--- TASK ---
Look through the entries below and report every line that has "point".

--- Itemized modification records ---
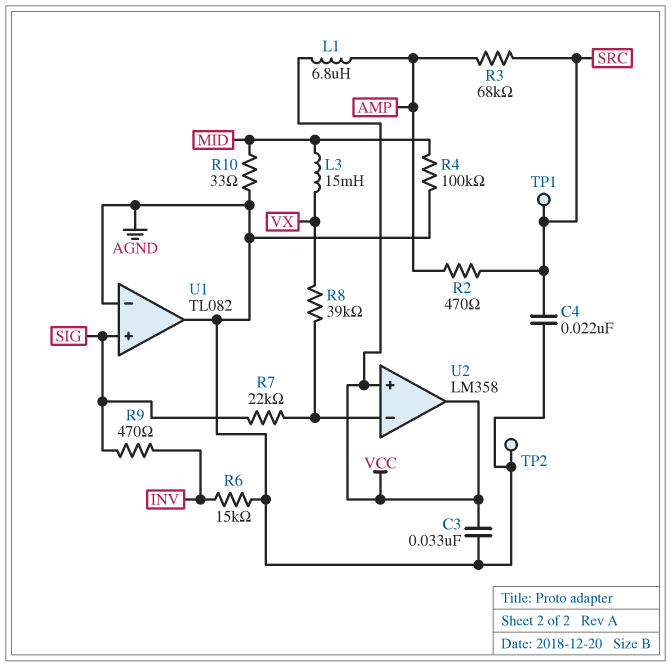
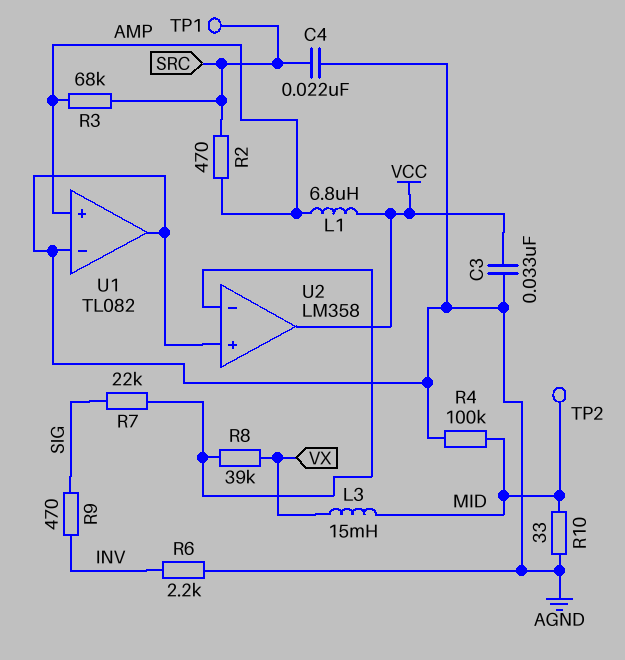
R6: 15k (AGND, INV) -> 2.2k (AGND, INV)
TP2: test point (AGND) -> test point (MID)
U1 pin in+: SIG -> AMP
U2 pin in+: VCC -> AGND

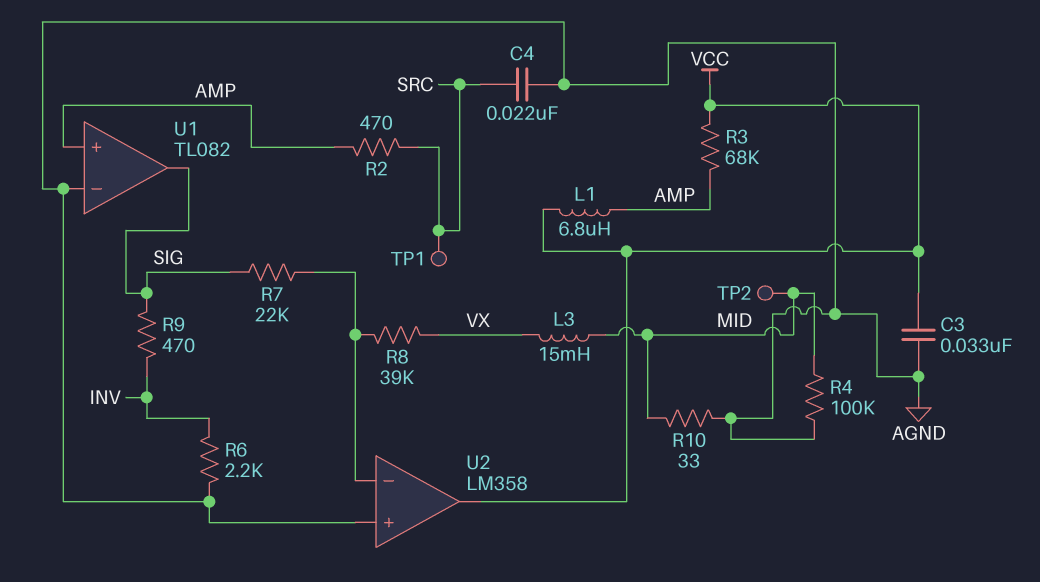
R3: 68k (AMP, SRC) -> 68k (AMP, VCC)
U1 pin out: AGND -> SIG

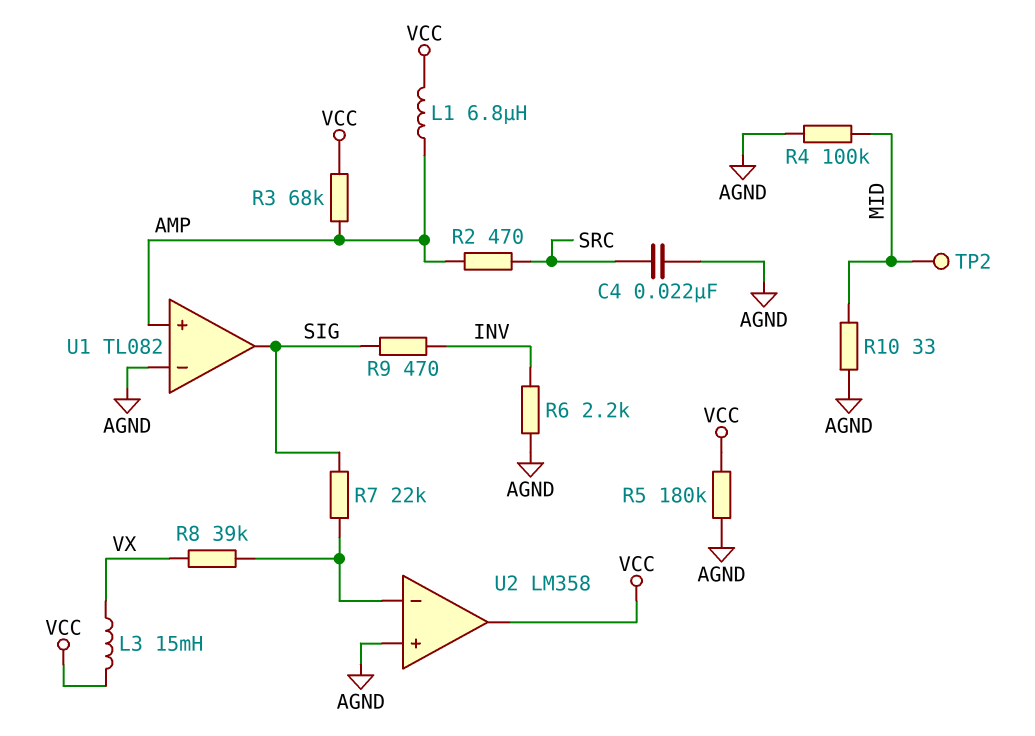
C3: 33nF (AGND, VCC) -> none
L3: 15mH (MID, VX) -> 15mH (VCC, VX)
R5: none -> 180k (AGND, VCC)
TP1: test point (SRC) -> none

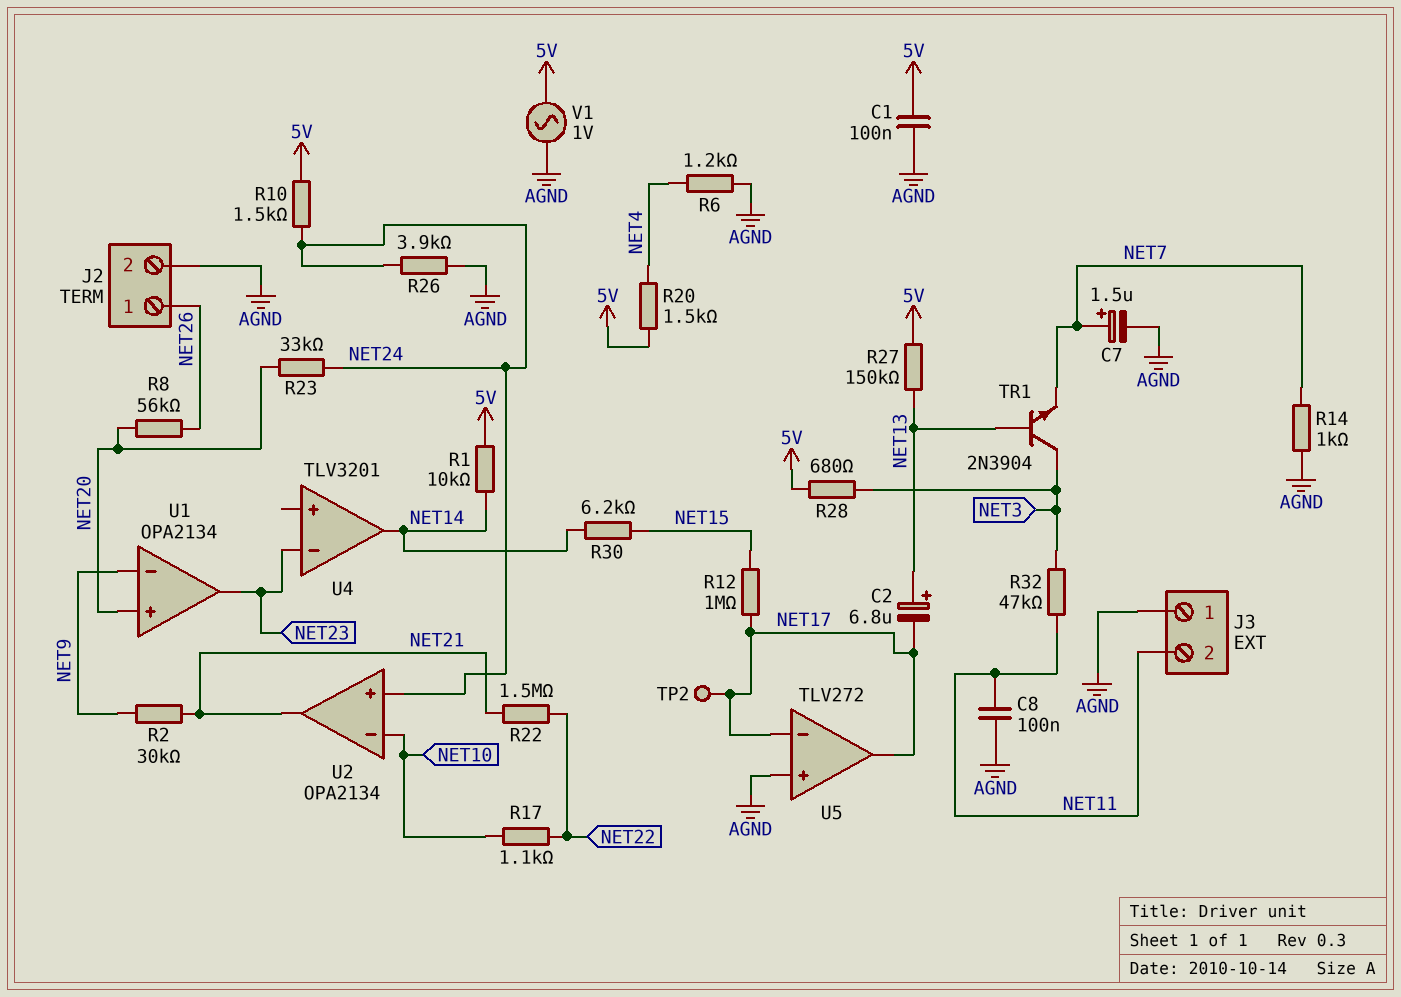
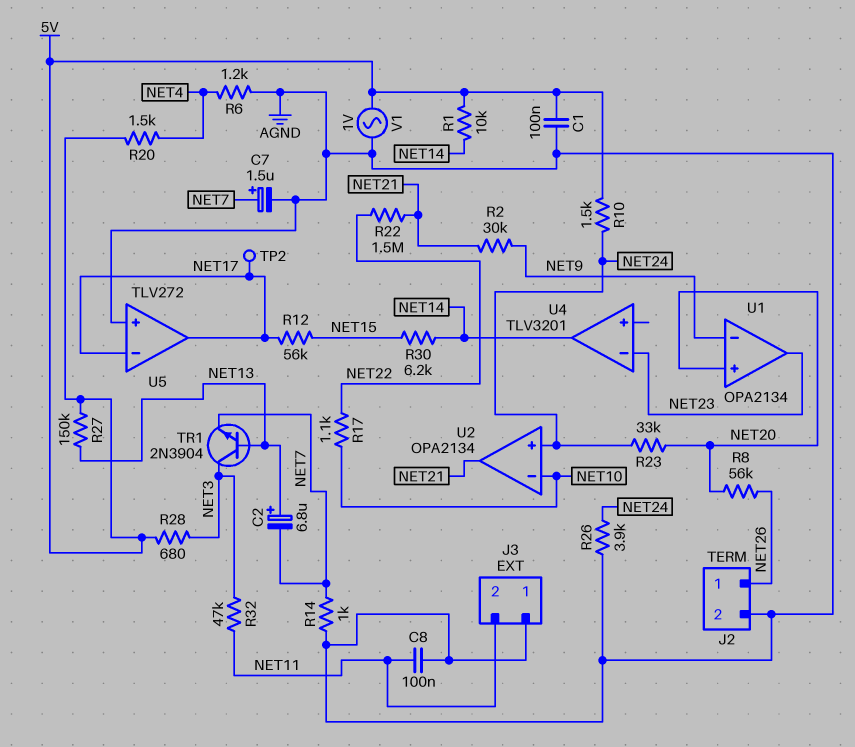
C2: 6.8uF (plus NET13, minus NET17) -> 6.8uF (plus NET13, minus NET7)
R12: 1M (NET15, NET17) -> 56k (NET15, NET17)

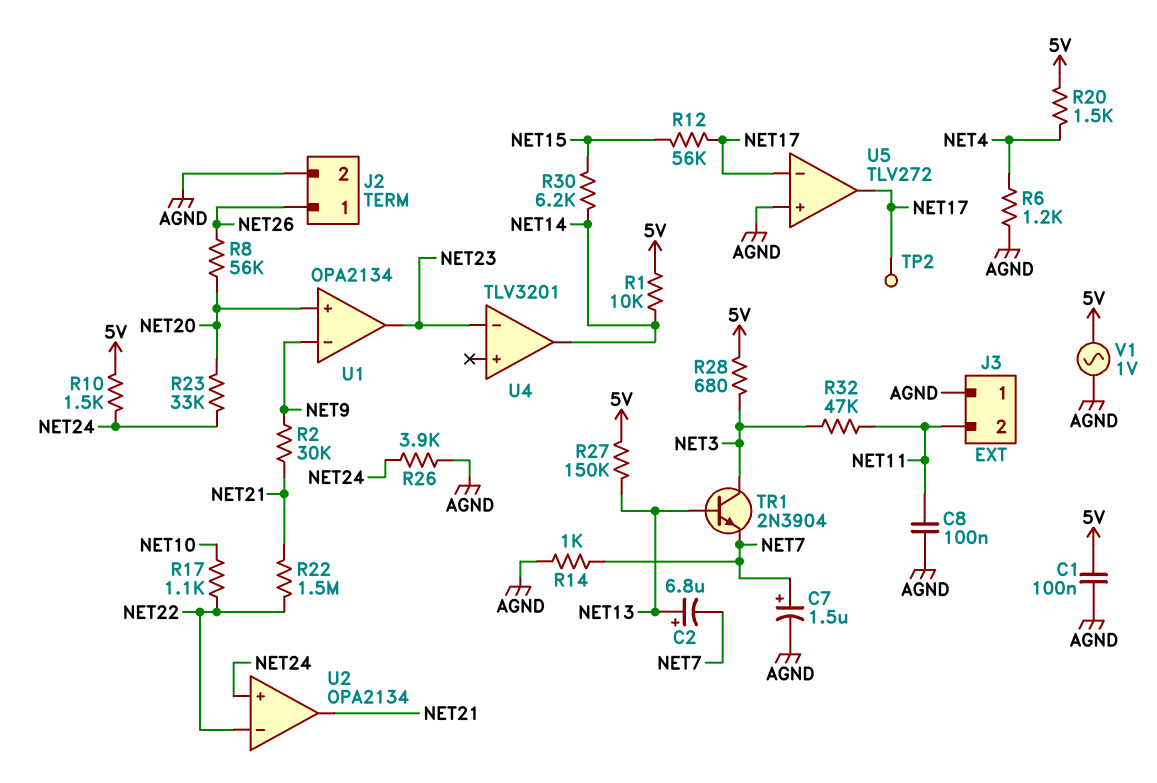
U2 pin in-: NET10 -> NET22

--- TASK RESULT ---
TP2: test point (AGND) -> test point (MID)
TP1: test point (SRC) -> none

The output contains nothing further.